[EXERCISE PROMPT] Your answer must consist of exactly the lines below, starting with the line with "(413, 182) = (206, 234): white carton -> none" and going on through the line with "(418, 329) = (316, 129): orange", and nothing else.

[DATA FOR REVIEW]
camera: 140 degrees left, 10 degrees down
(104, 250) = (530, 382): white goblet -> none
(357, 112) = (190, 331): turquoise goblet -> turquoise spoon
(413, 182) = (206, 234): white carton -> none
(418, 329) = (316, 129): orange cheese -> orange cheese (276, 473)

---

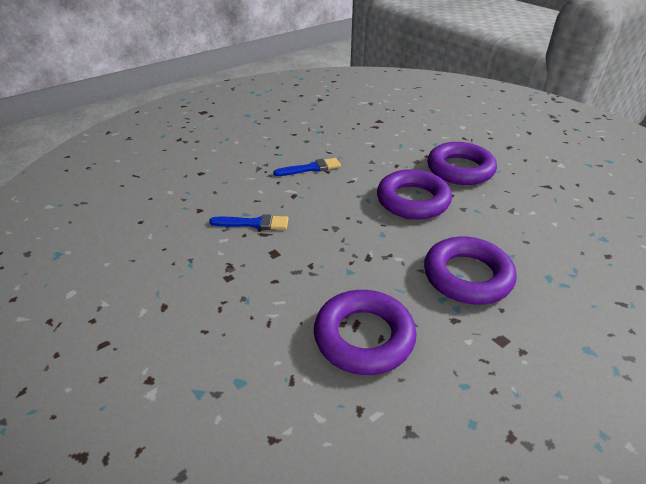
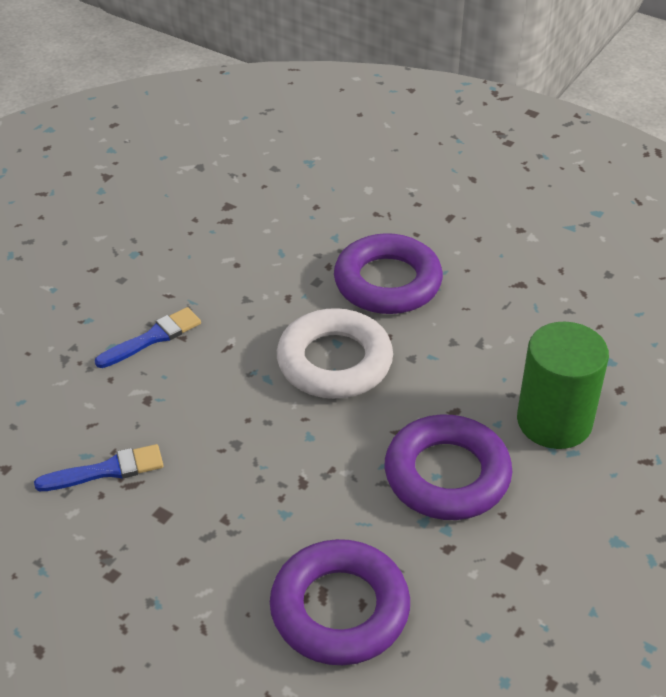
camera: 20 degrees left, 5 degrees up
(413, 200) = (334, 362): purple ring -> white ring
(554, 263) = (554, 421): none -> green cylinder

[SOLVED PROBLEM]
(413, 182) = (206, 234): white carton -> none
(418, 329) = (316, 129): orange cheese -> orange cheese (276, 473)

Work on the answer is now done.